**Instructions to follow**
Where the data below has the string "shape", return the whole line.

** Opening Extracted records block **

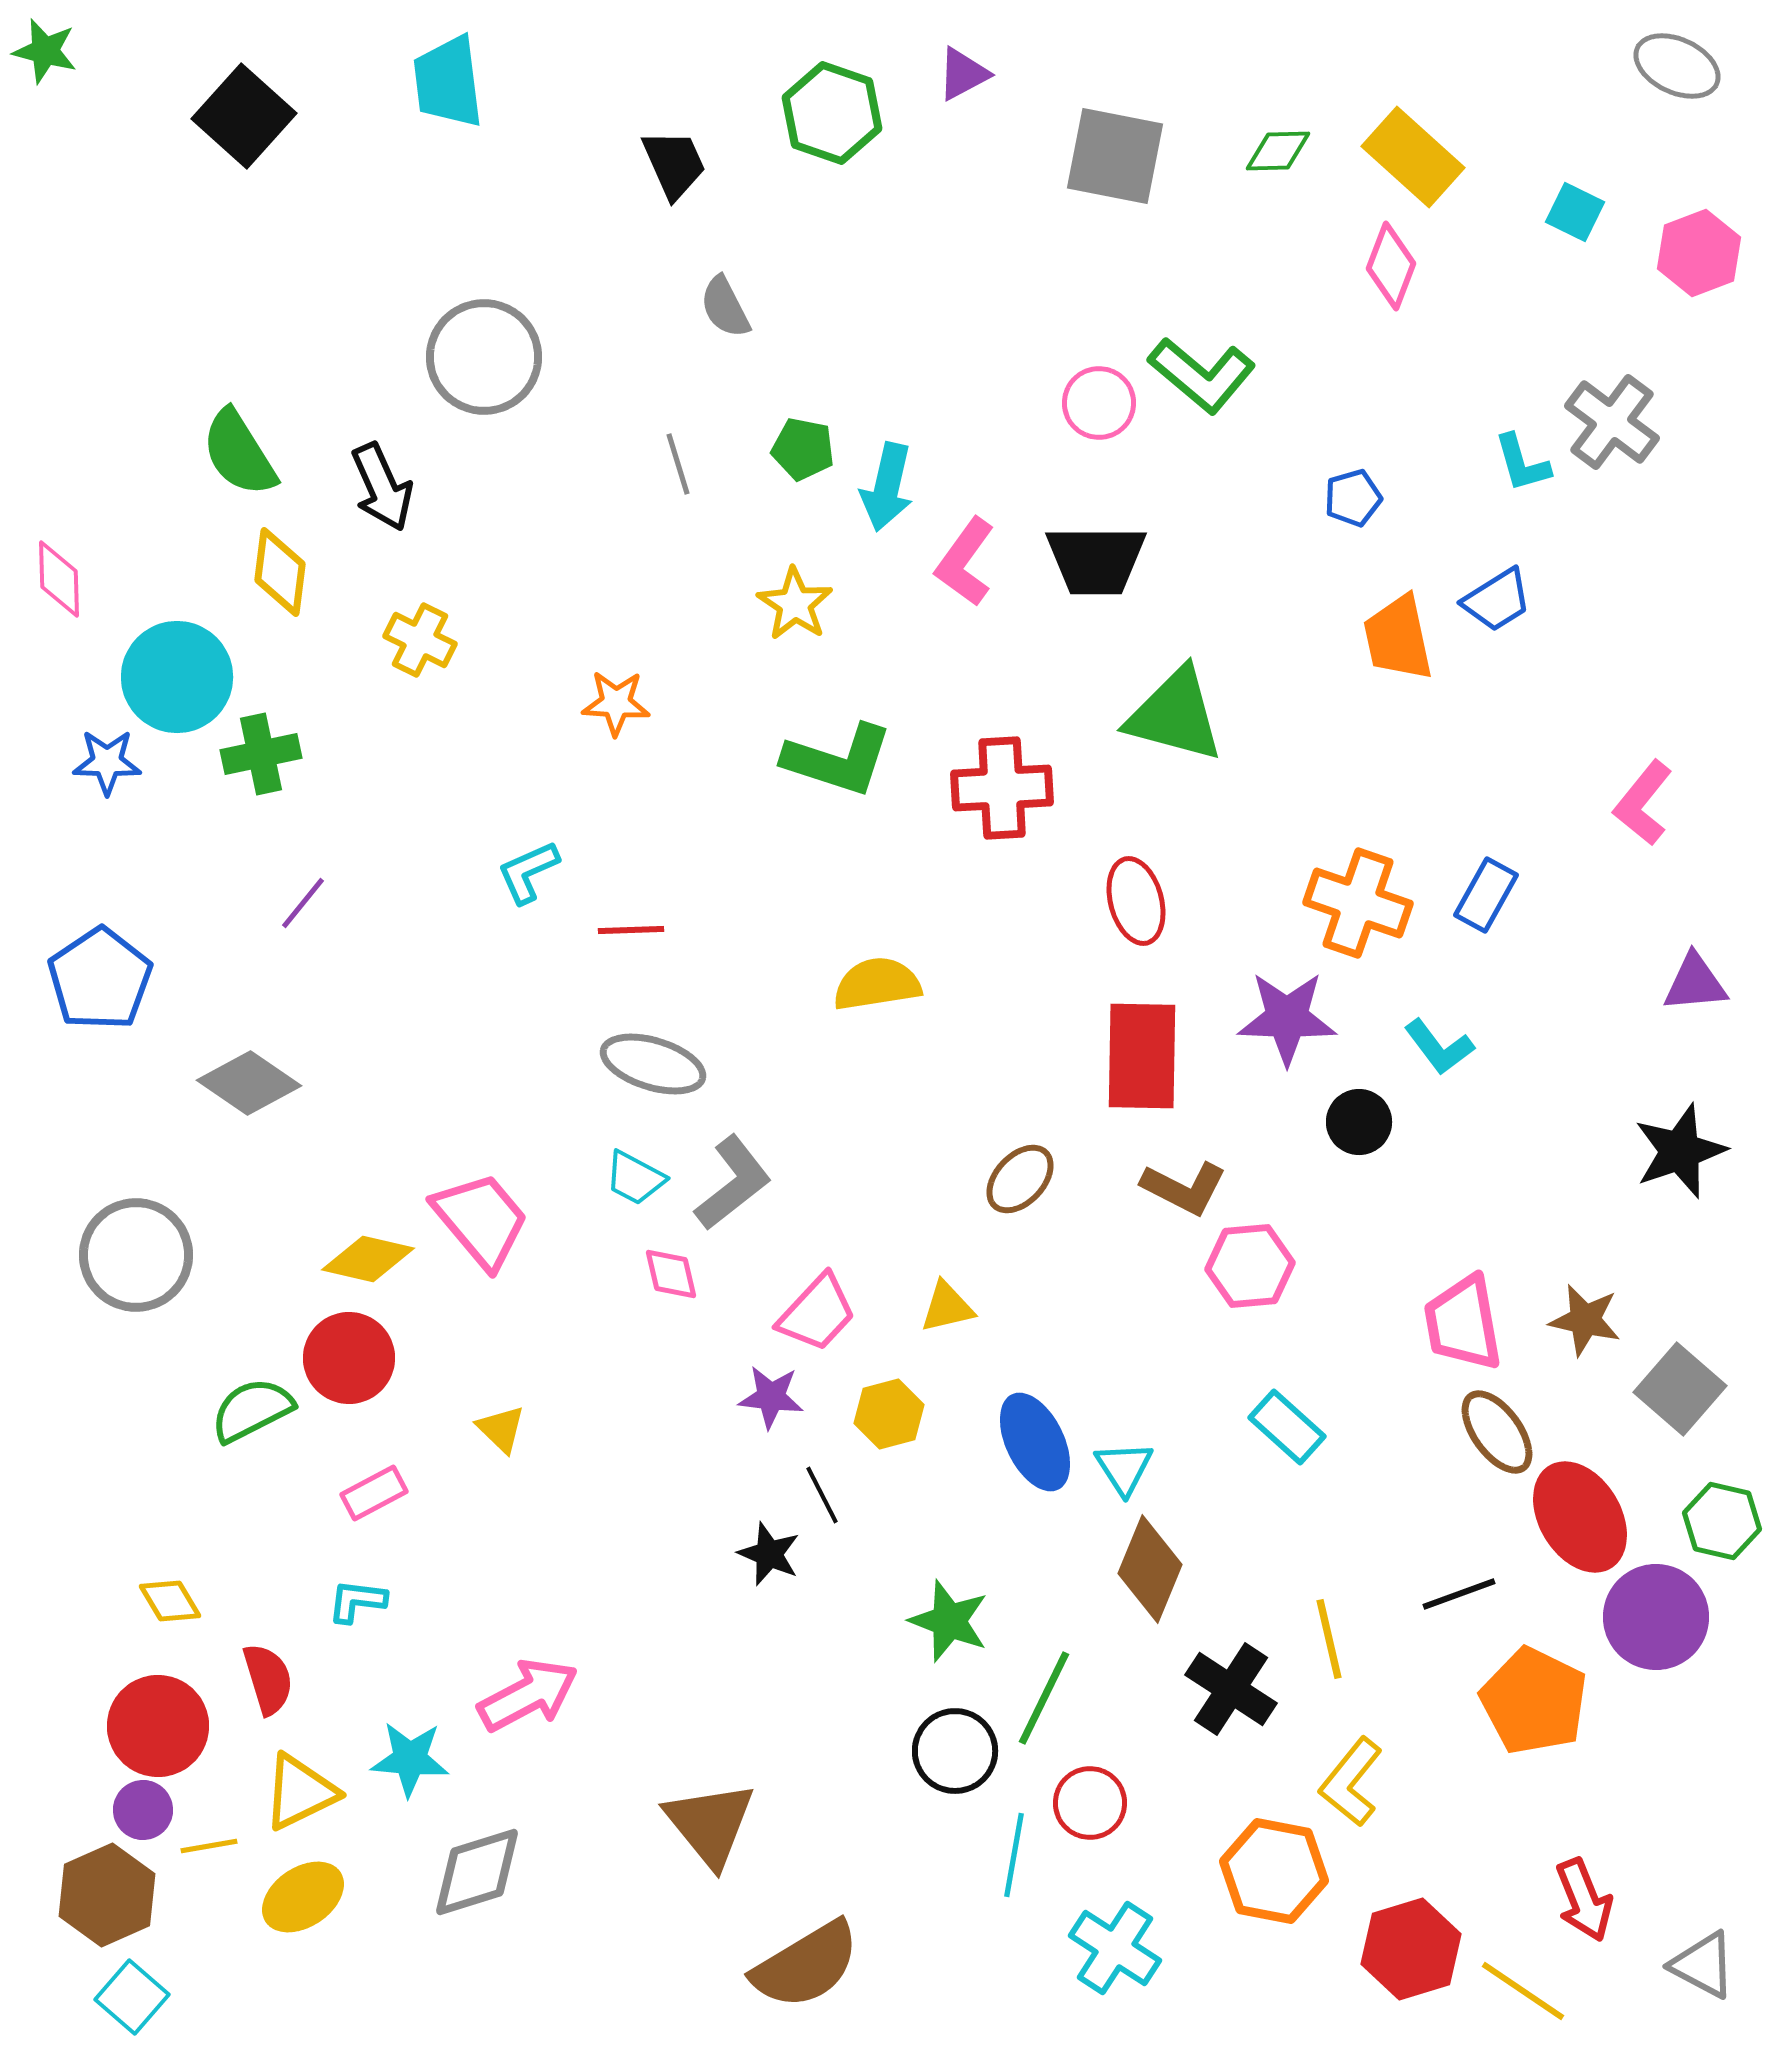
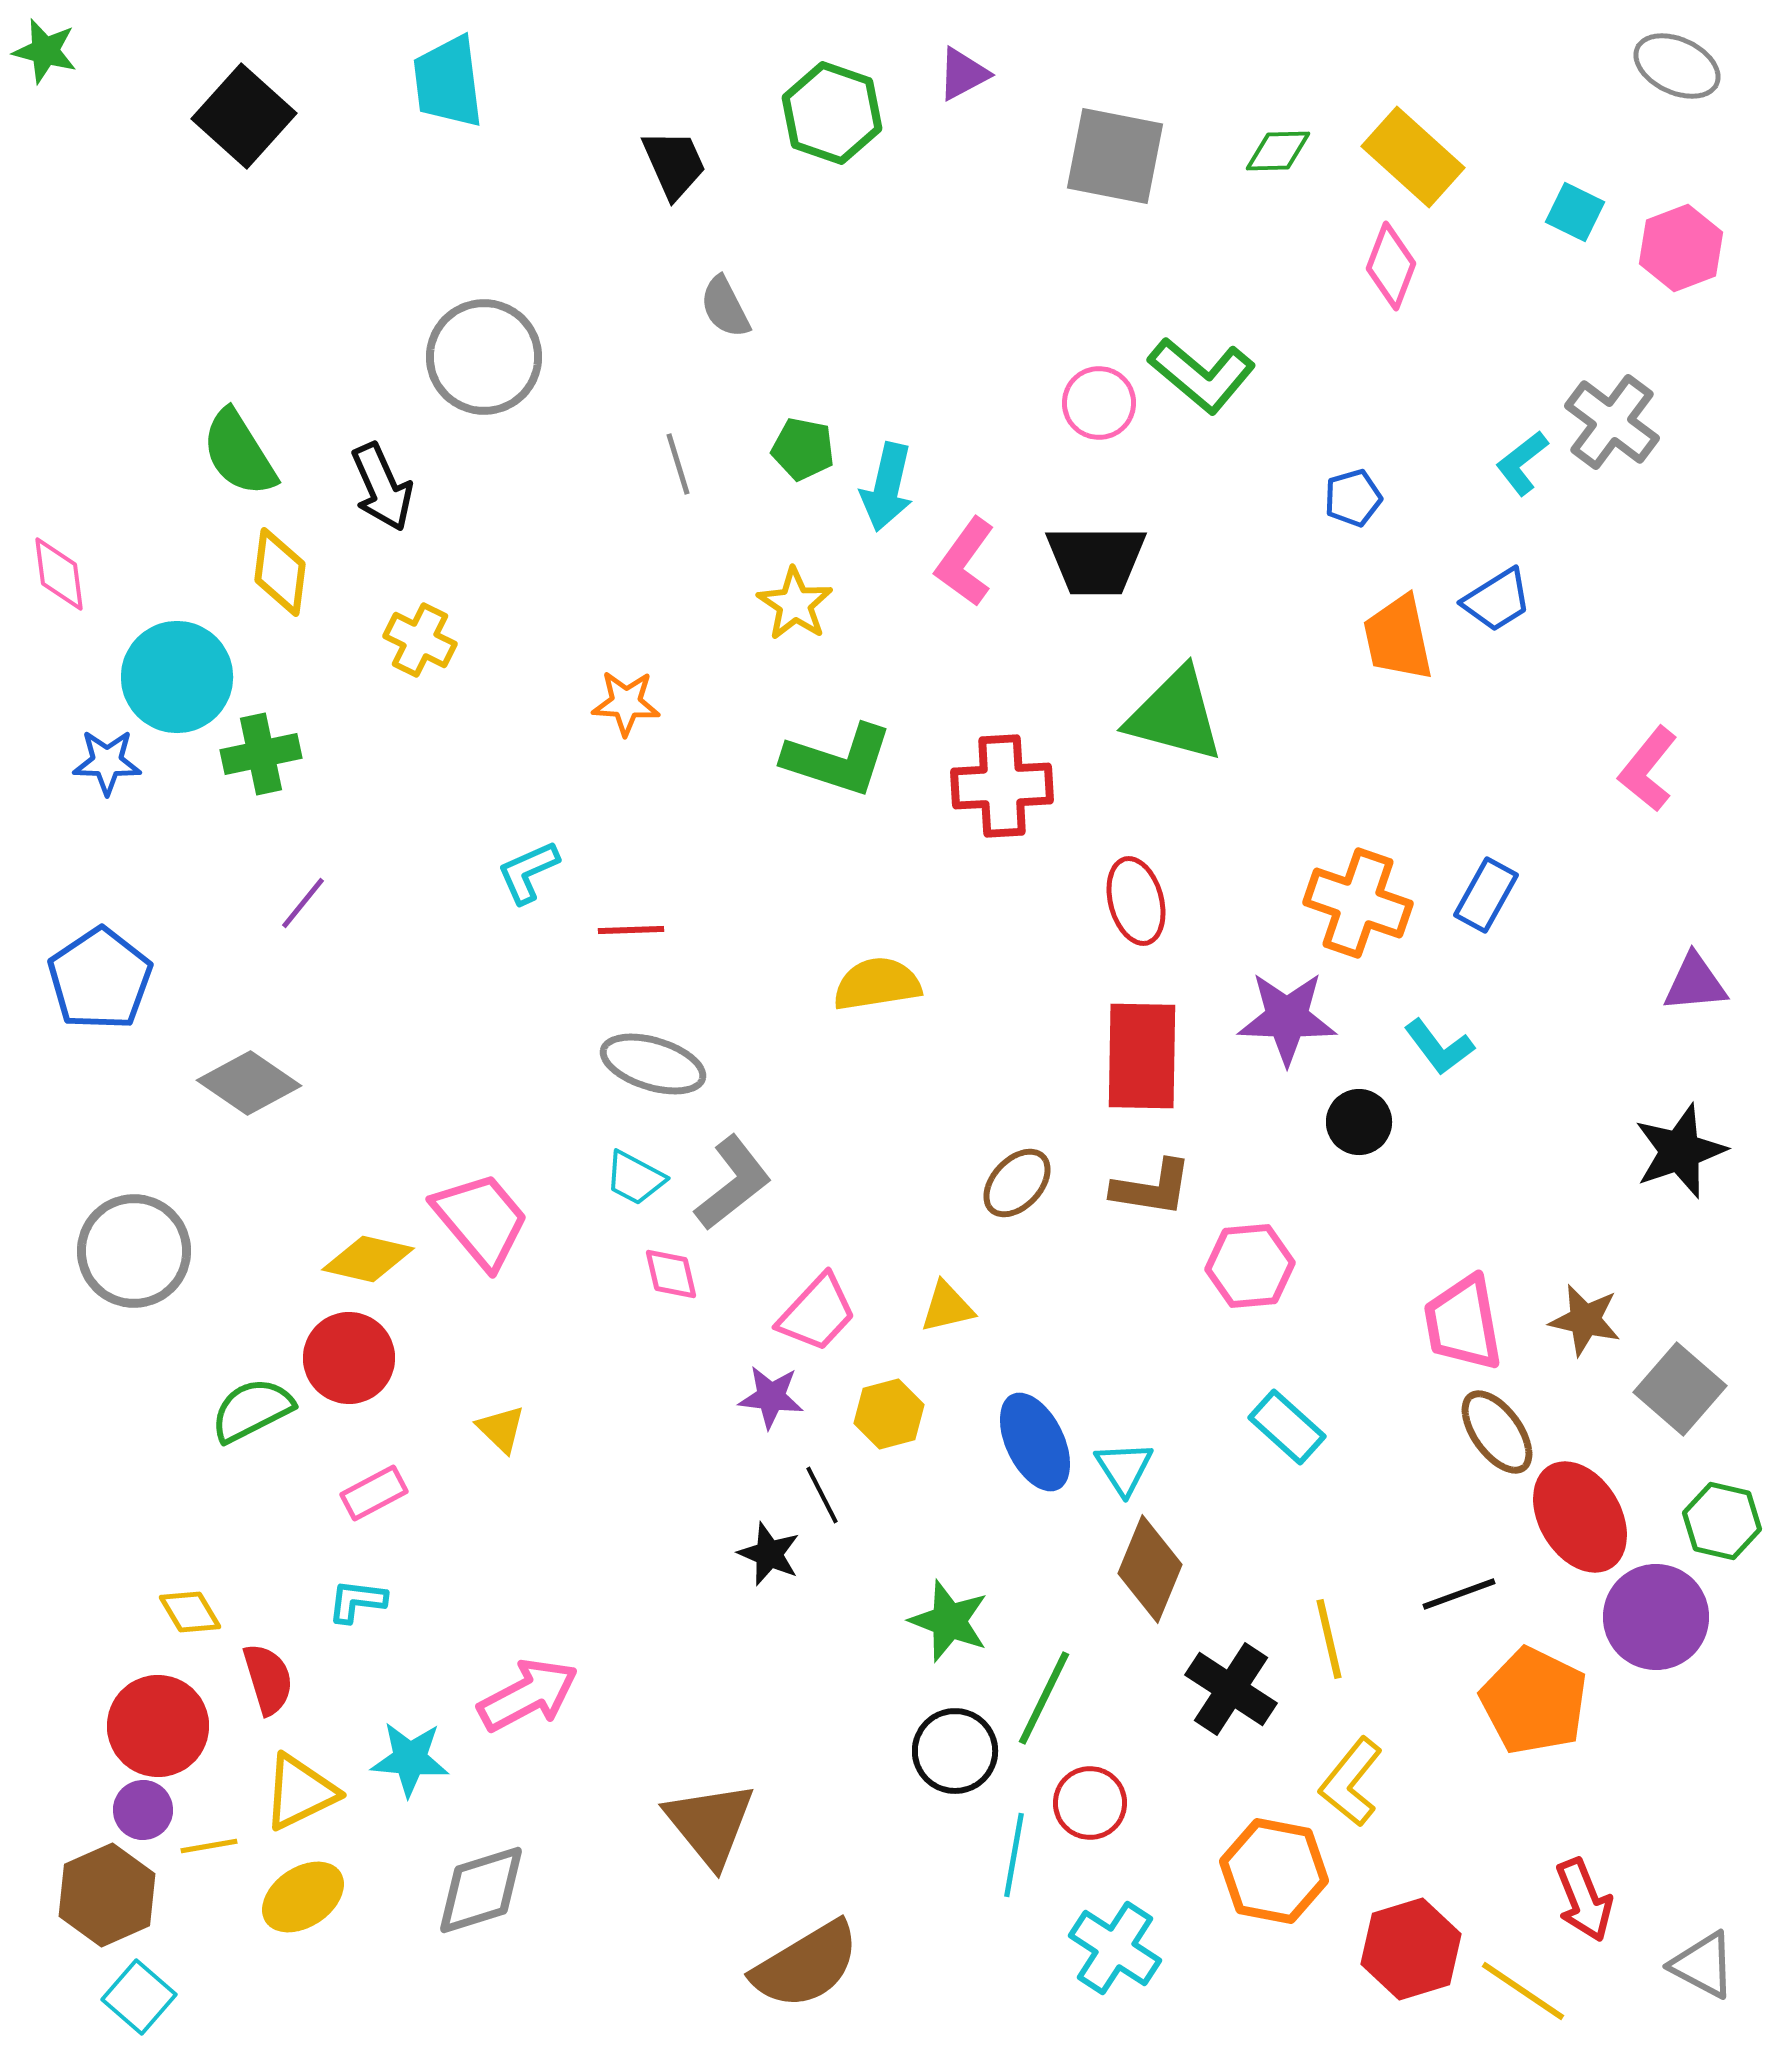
pink hexagon at (1699, 253): moved 18 px left, 5 px up
cyan L-shape at (1522, 463): rotated 68 degrees clockwise
pink diamond at (59, 579): moved 5 px up; rotated 6 degrees counterclockwise
orange star at (616, 703): moved 10 px right
red cross at (1002, 788): moved 2 px up
pink L-shape at (1643, 803): moved 5 px right, 34 px up
brown ellipse at (1020, 1179): moved 3 px left, 4 px down
brown L-shape at (1184, 1188): moved 32 px left; rotated 18 degrees counterclockwise
gray circle at (136, 1255): moved 2 px left, 4 px up
yellow diamond at (170, 1601): moved 20 px right, 11 px down
gray diamond at (477, 1872): moved 4 px right, 18 px down
cyan square at (132, 1997): moved 7 px right
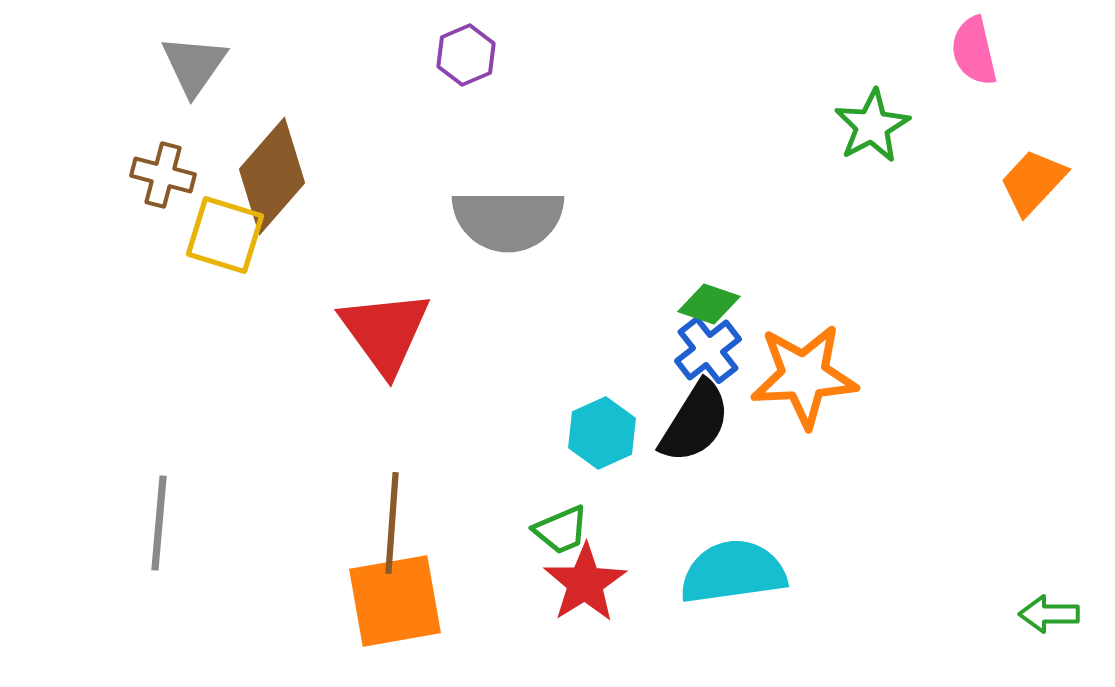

** Closing Extracted records block **

**Exercise result**
cyan L-shape at (1522, 463): rotated 68 degrees clockwise
pink L-shape at (1643, 803): moved 5 px right, 34 px up
brown L-shape at (1184, 1188): moved 32 px left; rotated 18 degrees counterclockwise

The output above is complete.